Task objective
Put every line of the records below into a numbered list, skipping the blank lines and leaving out the pictures.

◇ ◇ ◇ ◇ ◇ ◇ ◇

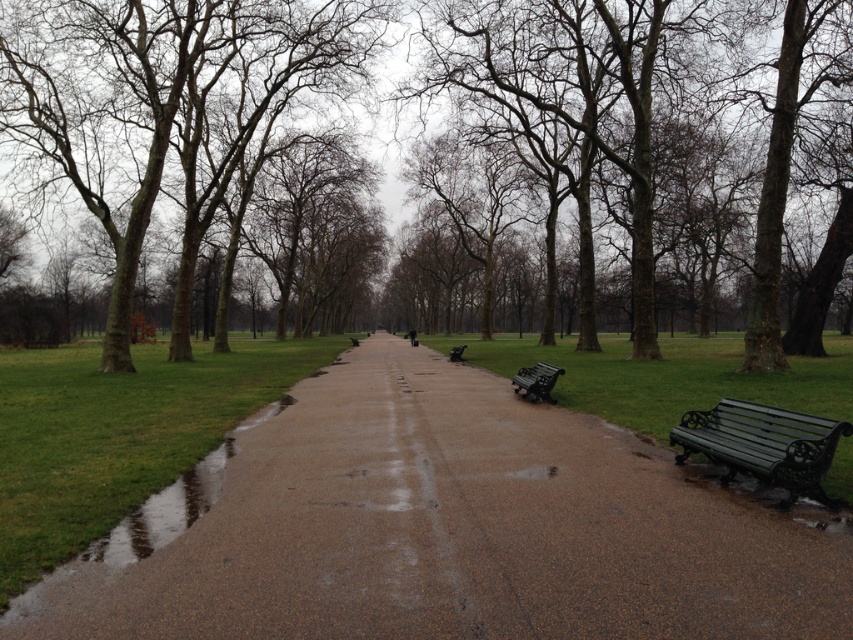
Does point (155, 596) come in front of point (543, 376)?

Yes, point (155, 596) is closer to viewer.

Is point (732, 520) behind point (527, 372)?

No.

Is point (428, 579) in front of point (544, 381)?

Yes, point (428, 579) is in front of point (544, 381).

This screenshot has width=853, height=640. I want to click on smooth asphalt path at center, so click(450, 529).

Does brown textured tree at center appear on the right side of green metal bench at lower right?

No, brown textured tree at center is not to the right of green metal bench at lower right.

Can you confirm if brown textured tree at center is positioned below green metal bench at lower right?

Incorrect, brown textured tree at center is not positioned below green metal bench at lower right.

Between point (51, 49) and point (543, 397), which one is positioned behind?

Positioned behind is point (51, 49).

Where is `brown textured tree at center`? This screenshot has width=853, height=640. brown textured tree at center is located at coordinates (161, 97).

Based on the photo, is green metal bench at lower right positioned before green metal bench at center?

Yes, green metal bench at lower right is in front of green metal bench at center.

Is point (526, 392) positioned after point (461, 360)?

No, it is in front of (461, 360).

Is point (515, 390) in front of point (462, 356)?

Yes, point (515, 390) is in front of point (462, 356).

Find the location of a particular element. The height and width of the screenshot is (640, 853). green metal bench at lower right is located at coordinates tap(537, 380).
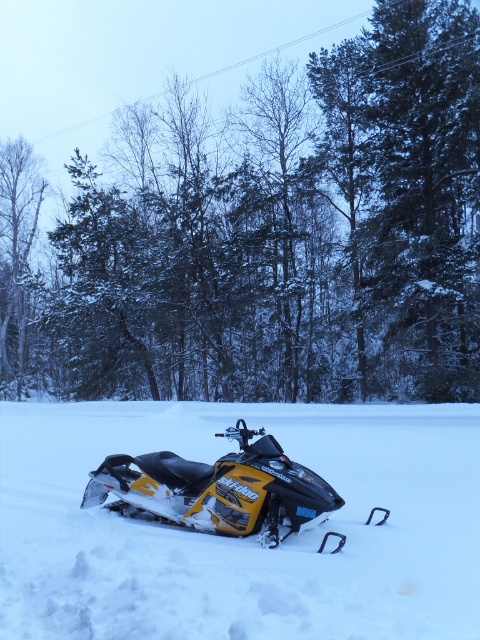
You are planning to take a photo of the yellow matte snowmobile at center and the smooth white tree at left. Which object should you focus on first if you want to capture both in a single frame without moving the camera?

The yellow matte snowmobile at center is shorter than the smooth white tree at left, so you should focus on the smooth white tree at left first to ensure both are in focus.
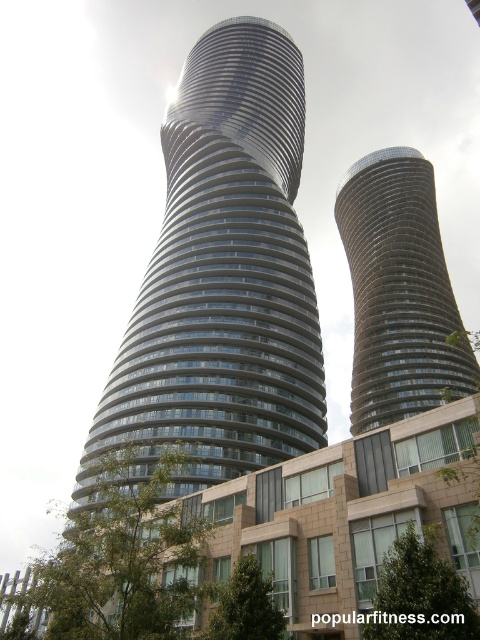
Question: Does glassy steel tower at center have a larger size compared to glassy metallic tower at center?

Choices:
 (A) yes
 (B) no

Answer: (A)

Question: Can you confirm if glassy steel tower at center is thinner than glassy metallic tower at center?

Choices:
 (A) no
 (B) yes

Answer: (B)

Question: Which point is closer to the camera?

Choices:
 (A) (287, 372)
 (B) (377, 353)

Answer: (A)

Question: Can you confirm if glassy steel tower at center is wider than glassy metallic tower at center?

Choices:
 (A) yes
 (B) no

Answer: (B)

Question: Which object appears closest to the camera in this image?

◇ ◇ ◇ ◇ ◇ ◇ ◇

Result for this exercise
1. Does point (155, 596) come in front of point (543, 376)?
2. Yes, point (155, 596) is closer to viewer.
3. Is point (732, 520) behind point (527, 372)?
4. No.
5. Is point (428, 579) in front of point (544, 381)?
6. Yes, point (428, 579) is in front of point (544, 381).
7. This screenshot has width=853, height=640. I want to click on smooth asphalt path at center, so click(450, 529).
8. Does brown textured tree at center appear on the right side of green metal bench at lower right?
9. No, brown textured tree at center is not to the right of green metal bench at lower right.
10. Can you confirm if brown textured tree at center is positioned below green metal bench at lower right?
11. Incorrect, brown textured tree at center is not positioned below green metal bench at lower right.
12. Between point (51, 49) and point (543, 397), which one is positioned behind?
13. Positioned behind is point (51, 49).
14. Where is `brown textured tree at center`? This screenshot has width=853, height=640. brown textured tree at center is located at coordinates (161, 97).
15. Based on the photo, is green metal bench at lower right positioned before green metal bench at center?
16. Yes, green metal bench at lower right is in front of green metal bench at center.
17. Is point (526, 392) positioned after point (461, 360)?
18. No, it is in front of (461, 360).
19. Is point (515, 390) in front of point (462, 356)?
20. Yes, point (515, 390) is in front of point (462, 356).
21. Find the location of a particular element. The height and width of the screenshot is (640, 853). green metal bench at lower right is located at coordinates tap(537, 380).
22. You are planning to take a photo of the yellow matte snowmobile at center and the smooth white tree at left. Which object should you focus on first if you want to capture both in a single frame without moving the camera?
23. The yellow matte snowmobile at center is shorter than the smooth white tree at left, so you should focus on the smooth white tree at left first to ensure both are in focus.
24. Question: Does glassy steel tower at center have a larger size compared to glassy metallic tower at center?
25. Choices:
26.  (A) yes
27.  (B) no
28. Answer: (A)
29. Question: Can you confirm if glassy steel tower at center is thinner than glassy metallic tower at center?
30. Choices:
31.  (A) no
32.  (B) yes
33. Answer: (B)
34. Question: Which point is closer to the camera?
35. Choices:
36.  (A) (287, 372)
37.  (B) (377, 353)
38. Answer: (A)
39. Question: Can you confirm if glassy steel tower at center is wider than glassy metallic tower at center?
40. Choices:
41.  (A) yes
42.  (B) no
43. Answer: (B)
44. Question: Which object appears closest to the camera in this image?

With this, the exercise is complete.